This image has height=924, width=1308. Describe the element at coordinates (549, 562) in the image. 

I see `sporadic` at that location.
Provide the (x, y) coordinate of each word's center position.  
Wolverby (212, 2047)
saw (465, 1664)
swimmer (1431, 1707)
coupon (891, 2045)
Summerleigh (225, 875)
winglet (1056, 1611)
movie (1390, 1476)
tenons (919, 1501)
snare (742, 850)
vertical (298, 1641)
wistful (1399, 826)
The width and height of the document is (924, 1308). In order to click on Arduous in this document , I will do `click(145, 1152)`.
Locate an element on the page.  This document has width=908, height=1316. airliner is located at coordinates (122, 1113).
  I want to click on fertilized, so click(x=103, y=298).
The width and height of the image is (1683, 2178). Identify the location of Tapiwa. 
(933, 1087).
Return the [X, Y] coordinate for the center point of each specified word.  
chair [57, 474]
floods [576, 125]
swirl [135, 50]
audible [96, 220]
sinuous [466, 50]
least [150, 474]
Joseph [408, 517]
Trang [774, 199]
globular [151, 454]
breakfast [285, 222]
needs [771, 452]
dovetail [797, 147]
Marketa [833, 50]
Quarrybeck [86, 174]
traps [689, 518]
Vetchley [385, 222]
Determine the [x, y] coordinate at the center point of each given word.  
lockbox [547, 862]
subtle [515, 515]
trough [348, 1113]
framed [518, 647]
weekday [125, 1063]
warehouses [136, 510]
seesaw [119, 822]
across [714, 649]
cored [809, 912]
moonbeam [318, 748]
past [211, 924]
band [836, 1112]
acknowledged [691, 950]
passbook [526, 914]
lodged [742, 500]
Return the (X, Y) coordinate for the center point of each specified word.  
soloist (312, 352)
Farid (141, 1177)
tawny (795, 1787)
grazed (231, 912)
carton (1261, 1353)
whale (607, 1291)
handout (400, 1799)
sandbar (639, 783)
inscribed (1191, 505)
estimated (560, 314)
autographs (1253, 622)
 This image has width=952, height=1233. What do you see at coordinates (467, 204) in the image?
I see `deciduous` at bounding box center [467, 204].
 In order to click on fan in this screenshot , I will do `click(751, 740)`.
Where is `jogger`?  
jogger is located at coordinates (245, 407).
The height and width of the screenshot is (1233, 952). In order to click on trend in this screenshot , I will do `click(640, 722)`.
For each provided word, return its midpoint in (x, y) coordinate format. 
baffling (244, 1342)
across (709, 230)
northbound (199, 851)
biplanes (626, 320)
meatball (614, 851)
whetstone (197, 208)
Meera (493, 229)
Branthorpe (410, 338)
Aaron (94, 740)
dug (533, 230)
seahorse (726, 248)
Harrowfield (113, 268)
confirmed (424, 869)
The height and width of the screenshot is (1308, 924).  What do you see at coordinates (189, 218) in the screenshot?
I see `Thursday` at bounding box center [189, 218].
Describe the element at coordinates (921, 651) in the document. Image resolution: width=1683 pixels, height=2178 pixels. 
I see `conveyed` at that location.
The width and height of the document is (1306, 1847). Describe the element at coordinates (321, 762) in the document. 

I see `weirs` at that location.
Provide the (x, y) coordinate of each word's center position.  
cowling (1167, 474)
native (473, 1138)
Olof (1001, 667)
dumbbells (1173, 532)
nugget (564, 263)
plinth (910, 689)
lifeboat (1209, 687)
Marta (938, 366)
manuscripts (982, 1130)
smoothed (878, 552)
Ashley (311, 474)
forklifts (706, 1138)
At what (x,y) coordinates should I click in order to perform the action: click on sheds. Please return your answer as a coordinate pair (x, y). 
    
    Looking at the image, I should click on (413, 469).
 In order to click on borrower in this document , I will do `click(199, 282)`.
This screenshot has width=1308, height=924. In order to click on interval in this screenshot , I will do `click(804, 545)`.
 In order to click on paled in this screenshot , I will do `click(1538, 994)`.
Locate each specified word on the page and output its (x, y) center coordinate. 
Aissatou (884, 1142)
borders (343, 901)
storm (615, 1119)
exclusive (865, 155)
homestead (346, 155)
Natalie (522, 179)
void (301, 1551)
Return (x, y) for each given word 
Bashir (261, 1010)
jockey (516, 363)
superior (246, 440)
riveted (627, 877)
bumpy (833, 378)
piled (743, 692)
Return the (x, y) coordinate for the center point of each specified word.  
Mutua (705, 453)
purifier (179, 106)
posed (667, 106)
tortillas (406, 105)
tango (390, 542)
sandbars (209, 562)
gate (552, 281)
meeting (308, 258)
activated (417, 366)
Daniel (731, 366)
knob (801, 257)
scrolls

### EXERCISE DESCRIPTION
Count the lines above that contain the string "document", and reply with the number alone.

### OUTPUT OF THE EXERCISE
5